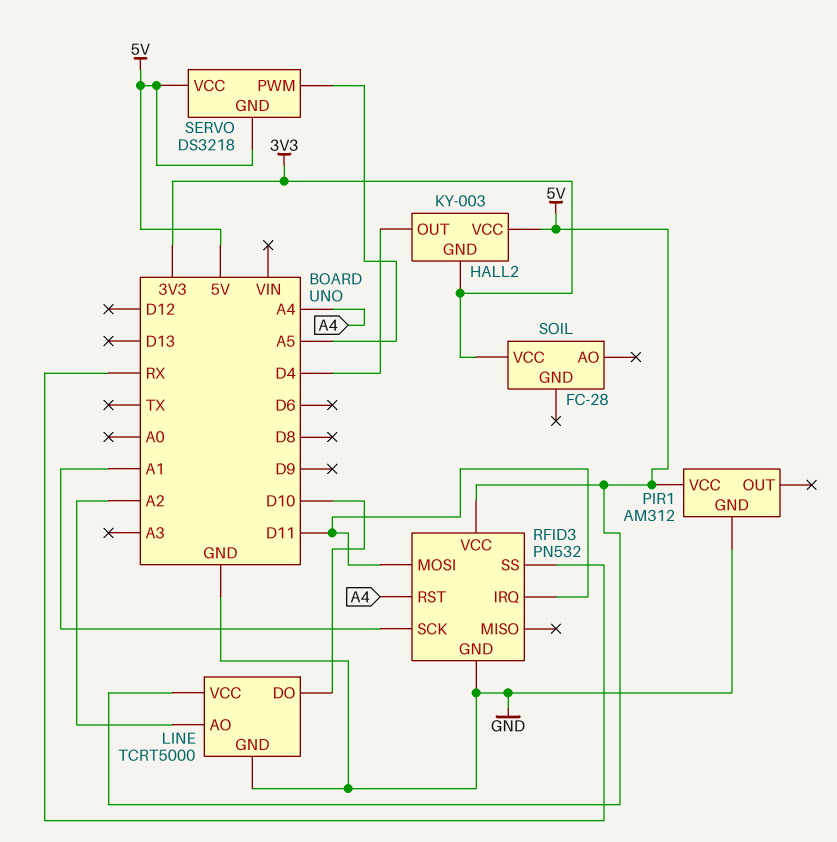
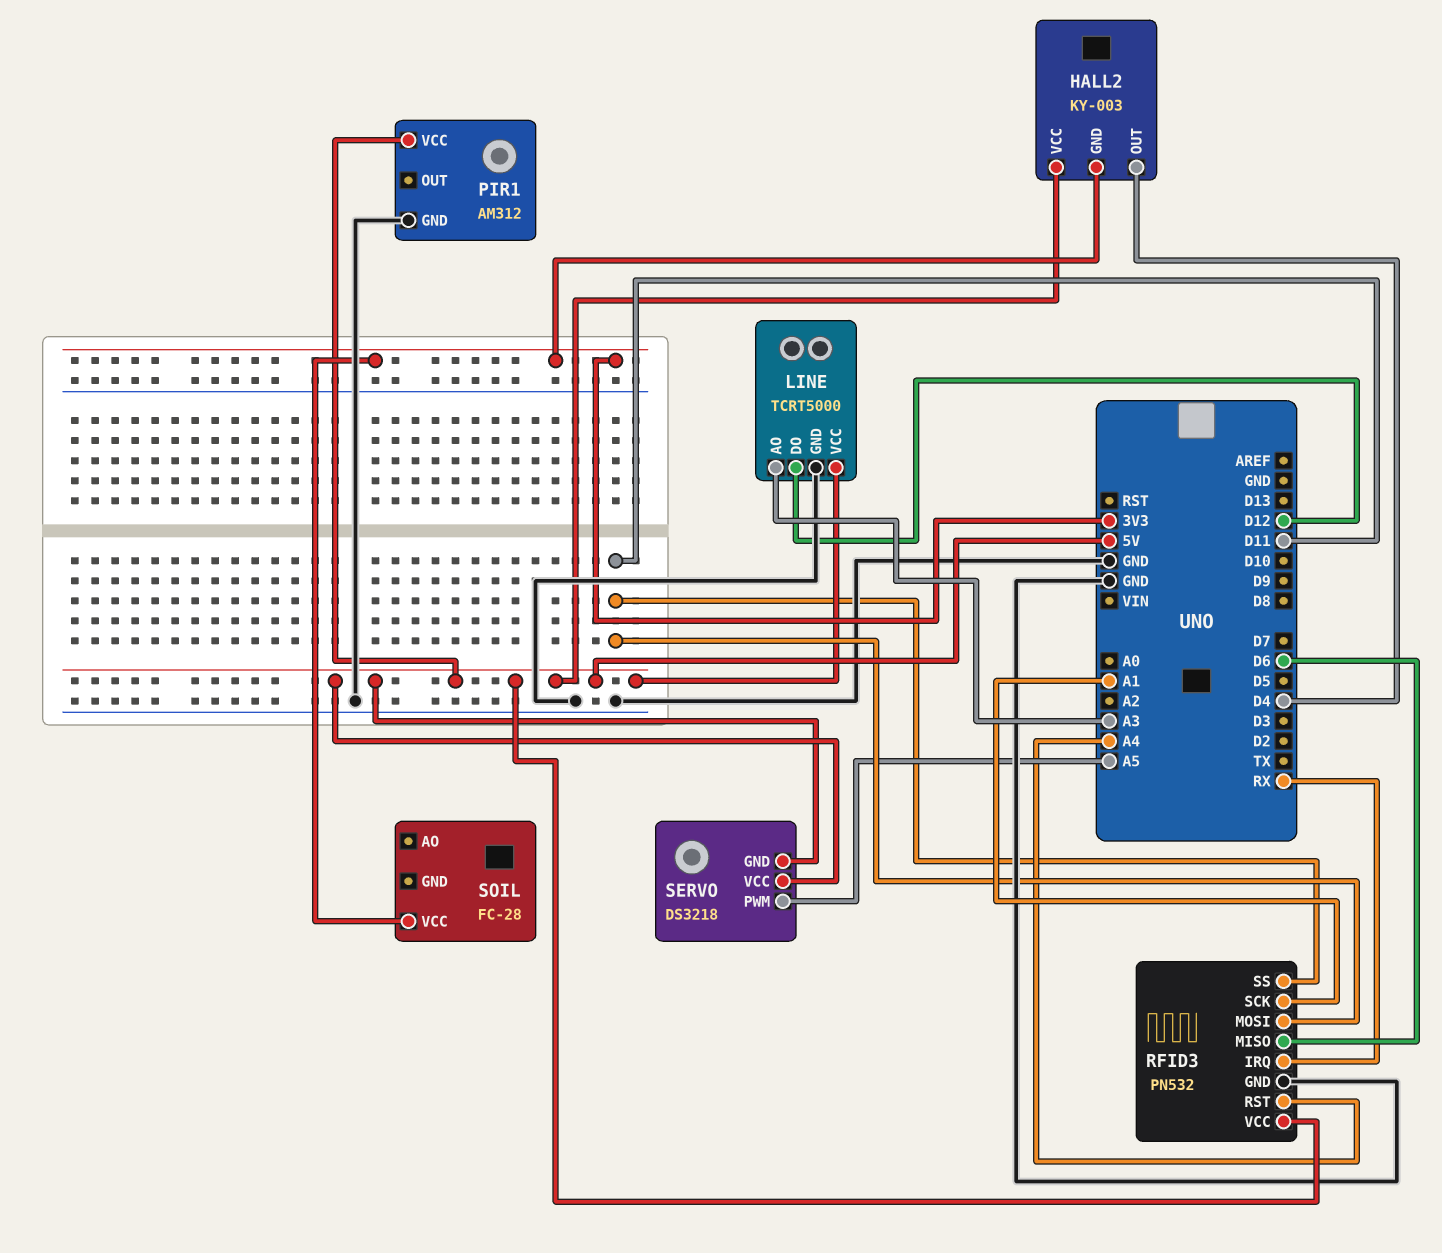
LINE pin AO: A2 -> A3
LINE pin DO: D10 -> D12
RFID3 pin IRQ: D11 -> RX
RFID3 pin MISO: none -> D6
RFID3 pin SS: RX -> D11

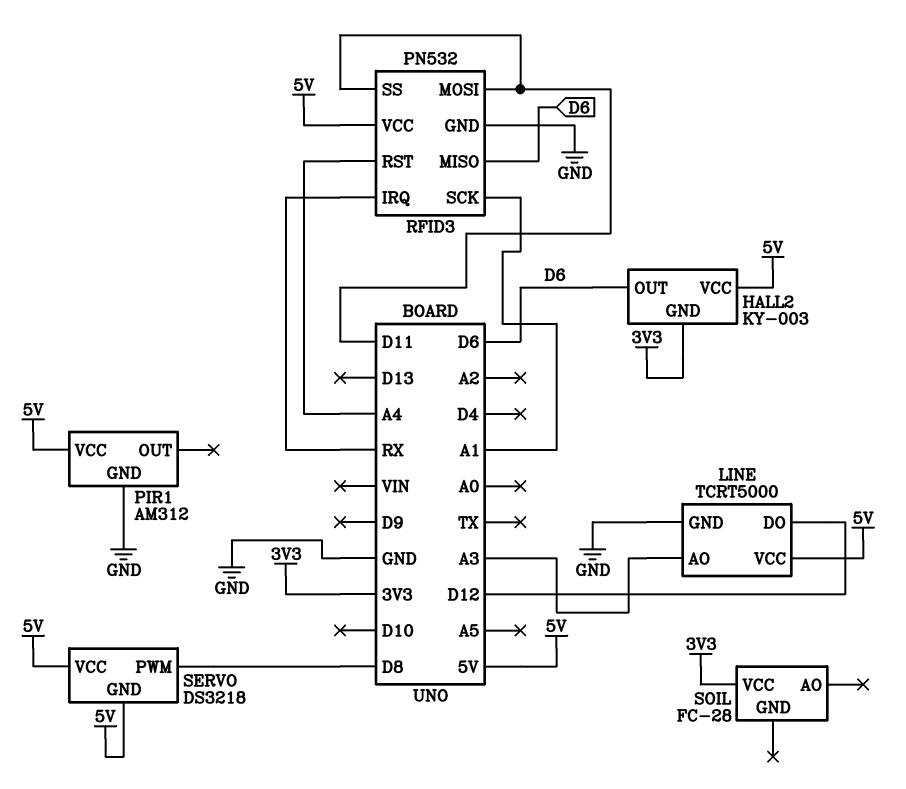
HALL2 pin OUT: D4 -> D6
SERVO pin PWM: A5 -> D8

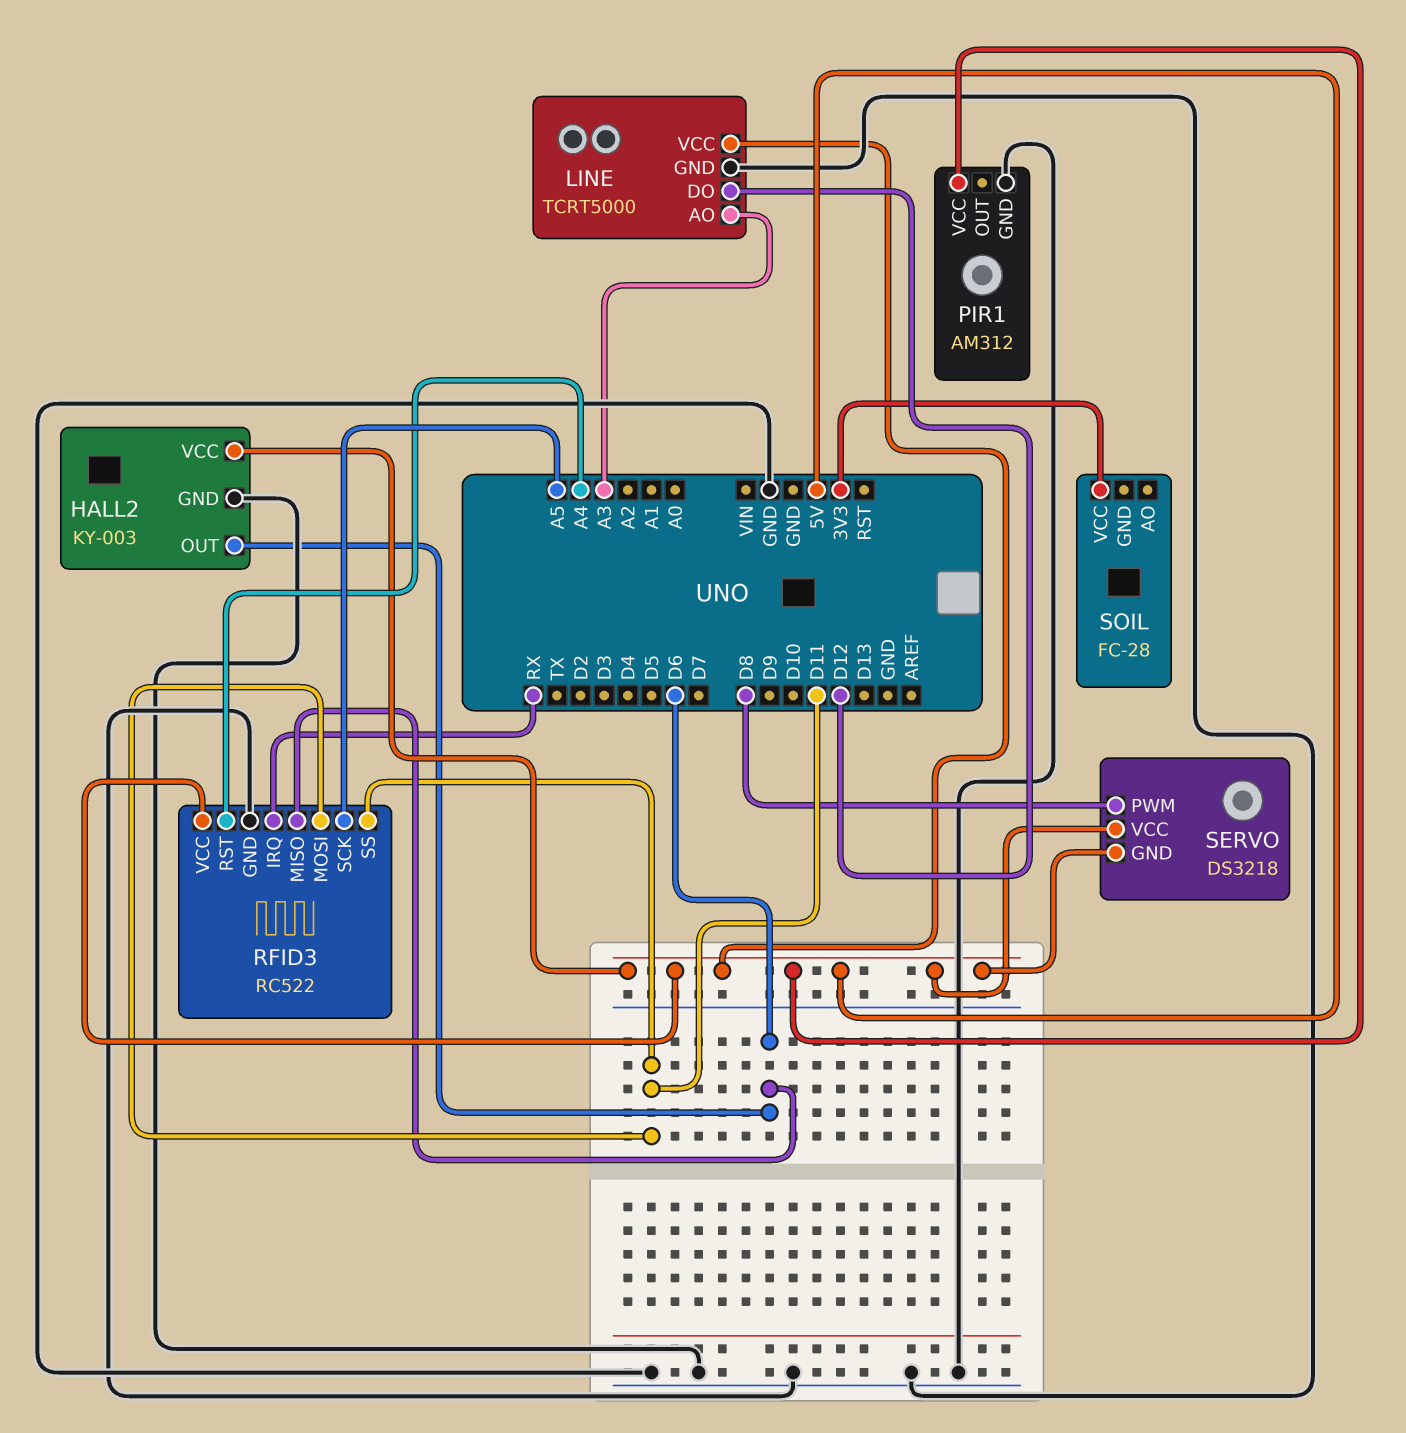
HALL2 pin GND: 3V3 -> GND
RFID3: PN532 -> RC522
RFID3 pin SCK: A1 -> A5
******
# Work required
Wherever a picture appears in the listing above, drop it, and restate the rest exactly.

# Exercise output
LINE pin AO: A2 -> A3
LINE pin DO: D10 -> D12
RFID3 pin IRQ: D11 -> RX
RFID3 pin MISO: none -> D6
RFID3 pin SS: RX -> D11

HALL2 pin OUT: D4 -> D6
SERVO pin PWM: A5 -> D8

HALL2 pin GND: 3V3 -> GND
RFID3: PN532 -> RC522
RFID3 pin SCK: A1 -> A5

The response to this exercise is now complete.